## To do
Below are records; reproduce exactly the lines from the first through the one containing "Requests 380 - Nexrex: [455,160,799,368]".

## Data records
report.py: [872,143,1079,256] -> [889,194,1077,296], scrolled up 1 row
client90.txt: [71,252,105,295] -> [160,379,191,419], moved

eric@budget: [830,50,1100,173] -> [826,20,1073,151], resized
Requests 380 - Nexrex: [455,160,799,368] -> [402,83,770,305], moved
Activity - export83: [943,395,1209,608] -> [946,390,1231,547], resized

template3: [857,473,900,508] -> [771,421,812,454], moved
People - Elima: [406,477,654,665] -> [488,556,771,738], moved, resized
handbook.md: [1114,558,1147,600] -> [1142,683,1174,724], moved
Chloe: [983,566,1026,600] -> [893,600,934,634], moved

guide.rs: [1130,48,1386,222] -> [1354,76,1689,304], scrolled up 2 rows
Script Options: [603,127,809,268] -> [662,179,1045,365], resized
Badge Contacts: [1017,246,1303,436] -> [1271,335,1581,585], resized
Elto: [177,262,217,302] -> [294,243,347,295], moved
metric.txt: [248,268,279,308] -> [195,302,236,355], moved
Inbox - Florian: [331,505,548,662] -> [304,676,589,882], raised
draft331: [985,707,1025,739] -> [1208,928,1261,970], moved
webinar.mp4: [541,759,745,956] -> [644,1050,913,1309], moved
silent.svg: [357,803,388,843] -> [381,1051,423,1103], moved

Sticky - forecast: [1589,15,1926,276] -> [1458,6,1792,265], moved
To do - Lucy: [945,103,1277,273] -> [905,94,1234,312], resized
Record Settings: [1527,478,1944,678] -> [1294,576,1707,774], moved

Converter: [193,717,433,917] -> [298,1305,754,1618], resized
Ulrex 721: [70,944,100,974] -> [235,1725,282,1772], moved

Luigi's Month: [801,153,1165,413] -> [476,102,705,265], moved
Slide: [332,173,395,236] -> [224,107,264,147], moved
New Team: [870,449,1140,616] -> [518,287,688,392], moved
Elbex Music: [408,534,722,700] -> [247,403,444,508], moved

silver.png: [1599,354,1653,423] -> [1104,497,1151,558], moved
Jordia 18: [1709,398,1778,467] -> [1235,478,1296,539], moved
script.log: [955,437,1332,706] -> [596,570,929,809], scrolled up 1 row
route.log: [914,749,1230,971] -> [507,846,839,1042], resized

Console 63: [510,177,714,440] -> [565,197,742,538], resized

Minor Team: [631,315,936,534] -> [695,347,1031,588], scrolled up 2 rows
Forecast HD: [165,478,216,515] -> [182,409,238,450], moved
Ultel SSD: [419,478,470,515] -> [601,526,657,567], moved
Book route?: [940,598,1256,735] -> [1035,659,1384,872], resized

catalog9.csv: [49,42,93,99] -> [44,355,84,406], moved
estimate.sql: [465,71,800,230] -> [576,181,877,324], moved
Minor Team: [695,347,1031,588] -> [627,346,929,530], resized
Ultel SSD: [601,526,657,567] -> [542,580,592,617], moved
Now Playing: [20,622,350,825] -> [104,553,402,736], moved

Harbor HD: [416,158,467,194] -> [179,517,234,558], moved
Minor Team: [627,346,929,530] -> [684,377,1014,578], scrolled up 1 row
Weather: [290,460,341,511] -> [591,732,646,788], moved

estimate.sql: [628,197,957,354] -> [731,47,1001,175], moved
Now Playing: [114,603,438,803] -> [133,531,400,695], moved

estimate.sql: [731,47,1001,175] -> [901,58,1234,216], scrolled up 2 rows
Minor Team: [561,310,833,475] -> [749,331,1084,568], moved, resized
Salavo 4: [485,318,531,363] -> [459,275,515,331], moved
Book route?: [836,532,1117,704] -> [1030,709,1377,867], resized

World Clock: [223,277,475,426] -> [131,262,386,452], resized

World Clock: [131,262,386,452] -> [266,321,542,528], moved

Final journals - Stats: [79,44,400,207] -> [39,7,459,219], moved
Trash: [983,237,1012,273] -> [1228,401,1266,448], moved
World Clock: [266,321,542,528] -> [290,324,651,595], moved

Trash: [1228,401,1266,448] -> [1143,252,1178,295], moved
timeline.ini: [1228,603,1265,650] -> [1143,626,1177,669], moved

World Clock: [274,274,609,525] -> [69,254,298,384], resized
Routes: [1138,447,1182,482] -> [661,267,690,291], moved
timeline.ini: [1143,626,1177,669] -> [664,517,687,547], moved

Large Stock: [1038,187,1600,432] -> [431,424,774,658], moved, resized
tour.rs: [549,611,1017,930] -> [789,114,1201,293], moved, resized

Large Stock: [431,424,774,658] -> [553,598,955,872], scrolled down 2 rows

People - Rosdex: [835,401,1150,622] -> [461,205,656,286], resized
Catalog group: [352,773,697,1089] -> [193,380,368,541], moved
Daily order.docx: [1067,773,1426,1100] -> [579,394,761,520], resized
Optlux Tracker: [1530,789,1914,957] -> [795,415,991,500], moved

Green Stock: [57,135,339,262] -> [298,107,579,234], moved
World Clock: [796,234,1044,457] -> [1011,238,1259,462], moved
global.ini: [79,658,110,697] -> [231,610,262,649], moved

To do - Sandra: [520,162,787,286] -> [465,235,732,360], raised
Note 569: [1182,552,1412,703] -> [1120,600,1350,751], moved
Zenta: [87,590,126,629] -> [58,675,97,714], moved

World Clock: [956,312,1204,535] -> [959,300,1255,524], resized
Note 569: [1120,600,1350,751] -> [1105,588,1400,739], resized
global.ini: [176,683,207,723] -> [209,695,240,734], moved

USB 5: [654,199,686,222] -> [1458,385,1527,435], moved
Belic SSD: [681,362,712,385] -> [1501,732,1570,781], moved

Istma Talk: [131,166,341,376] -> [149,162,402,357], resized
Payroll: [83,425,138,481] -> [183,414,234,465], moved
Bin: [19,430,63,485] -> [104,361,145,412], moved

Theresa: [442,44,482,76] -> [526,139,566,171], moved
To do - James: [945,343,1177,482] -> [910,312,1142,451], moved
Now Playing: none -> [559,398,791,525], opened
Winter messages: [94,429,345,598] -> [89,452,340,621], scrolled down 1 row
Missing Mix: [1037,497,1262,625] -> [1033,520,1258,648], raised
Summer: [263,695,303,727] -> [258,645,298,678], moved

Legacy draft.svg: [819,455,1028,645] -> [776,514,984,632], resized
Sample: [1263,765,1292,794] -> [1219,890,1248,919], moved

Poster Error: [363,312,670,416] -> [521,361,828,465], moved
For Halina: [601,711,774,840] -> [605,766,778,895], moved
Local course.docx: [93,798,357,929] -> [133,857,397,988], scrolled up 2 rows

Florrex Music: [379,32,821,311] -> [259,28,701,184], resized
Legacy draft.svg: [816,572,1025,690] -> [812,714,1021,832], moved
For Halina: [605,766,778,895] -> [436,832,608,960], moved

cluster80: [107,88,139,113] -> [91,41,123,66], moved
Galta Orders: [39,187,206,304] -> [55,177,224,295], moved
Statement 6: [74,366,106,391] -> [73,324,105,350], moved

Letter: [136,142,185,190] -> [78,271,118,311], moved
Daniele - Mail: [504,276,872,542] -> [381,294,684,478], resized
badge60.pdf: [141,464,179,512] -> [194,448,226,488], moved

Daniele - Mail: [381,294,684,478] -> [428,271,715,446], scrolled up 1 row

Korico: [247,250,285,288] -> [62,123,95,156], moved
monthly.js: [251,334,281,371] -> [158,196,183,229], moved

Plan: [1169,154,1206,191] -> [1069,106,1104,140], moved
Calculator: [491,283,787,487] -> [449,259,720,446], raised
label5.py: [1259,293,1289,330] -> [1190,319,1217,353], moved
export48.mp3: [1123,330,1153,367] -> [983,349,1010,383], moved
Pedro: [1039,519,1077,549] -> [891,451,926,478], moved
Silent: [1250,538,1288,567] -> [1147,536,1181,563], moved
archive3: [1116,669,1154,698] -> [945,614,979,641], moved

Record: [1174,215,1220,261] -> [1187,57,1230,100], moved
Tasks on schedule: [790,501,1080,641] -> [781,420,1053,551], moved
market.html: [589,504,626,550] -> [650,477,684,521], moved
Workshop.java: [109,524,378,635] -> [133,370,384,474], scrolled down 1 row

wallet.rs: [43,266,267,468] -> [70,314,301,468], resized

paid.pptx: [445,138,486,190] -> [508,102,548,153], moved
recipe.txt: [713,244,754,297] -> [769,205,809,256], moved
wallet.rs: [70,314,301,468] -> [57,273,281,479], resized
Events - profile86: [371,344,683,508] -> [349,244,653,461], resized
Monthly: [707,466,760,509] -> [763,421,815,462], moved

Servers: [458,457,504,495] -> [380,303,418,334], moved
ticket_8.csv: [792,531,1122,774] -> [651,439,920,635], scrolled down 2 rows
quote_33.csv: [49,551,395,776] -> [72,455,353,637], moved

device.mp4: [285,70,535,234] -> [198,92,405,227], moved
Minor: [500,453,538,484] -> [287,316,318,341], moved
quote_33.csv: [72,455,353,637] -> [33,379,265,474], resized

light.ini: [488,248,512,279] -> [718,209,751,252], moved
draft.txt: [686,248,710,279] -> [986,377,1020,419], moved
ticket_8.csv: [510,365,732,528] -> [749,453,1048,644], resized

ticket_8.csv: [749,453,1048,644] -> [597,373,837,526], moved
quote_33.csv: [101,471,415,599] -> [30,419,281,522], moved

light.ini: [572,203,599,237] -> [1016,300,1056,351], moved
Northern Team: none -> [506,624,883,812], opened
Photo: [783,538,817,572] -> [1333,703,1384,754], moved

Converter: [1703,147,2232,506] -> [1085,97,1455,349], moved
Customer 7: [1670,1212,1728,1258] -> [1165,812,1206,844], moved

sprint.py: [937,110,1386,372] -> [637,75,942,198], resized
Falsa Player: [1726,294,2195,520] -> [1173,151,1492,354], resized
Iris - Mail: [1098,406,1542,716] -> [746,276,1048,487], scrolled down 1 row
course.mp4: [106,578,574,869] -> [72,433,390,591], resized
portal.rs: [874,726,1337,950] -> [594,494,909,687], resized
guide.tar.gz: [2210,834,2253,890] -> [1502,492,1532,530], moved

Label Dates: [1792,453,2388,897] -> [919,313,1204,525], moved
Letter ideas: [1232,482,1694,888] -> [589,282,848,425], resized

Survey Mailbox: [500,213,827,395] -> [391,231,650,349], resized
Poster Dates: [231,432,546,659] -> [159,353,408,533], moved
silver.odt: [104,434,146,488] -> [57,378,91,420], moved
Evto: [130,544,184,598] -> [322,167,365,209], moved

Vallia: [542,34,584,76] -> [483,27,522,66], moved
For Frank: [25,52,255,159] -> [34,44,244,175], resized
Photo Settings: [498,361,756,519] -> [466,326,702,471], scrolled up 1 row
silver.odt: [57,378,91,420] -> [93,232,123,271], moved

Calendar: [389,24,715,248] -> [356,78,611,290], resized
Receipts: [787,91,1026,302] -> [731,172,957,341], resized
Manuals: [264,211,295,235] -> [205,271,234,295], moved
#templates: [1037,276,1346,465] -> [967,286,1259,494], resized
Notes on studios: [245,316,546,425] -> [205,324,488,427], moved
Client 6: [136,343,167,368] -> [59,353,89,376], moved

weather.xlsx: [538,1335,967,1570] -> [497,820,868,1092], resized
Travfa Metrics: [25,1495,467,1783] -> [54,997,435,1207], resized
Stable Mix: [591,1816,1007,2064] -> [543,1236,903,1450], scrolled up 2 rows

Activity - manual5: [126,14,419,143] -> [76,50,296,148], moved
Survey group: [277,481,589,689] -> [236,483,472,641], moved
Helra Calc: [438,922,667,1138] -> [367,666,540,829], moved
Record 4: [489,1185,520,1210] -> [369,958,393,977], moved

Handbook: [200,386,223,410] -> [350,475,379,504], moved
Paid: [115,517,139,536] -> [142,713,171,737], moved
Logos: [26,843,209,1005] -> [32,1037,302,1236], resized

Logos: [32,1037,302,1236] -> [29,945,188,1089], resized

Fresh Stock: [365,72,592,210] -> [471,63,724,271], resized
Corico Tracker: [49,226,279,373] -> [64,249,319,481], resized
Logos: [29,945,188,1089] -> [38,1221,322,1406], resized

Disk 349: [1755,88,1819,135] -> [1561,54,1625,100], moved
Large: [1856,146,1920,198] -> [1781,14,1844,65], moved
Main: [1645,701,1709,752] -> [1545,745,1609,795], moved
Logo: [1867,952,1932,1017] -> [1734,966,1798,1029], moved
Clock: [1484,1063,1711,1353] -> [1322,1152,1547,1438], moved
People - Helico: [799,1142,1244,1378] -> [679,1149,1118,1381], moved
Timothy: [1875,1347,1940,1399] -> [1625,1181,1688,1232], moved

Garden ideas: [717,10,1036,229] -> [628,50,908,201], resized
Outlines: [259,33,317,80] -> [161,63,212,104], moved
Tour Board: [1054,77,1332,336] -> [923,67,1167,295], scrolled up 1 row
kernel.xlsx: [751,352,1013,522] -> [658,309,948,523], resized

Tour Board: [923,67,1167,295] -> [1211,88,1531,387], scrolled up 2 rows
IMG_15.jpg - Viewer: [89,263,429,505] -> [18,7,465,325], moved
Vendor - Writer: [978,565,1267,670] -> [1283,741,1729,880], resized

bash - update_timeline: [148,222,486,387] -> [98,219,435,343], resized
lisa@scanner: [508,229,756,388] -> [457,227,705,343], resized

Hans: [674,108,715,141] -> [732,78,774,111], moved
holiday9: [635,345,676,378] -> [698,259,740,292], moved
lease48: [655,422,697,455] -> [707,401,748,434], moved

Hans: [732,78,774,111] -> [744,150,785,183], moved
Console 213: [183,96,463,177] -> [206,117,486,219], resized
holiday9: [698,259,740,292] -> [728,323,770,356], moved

## Solution to this exercise
report.py: [872,143,1079,256] -> [889,194,1077,296], scrolled up 1 row
client90.txt: [71,252,105,295] -> [160,379,191,419], moved

eric@budget: [830,50,1100,173] -> [826,20,1073,151], resized
Requests 380 - Nexrex: [455,160,799,368] -> [402,83,770,305], moved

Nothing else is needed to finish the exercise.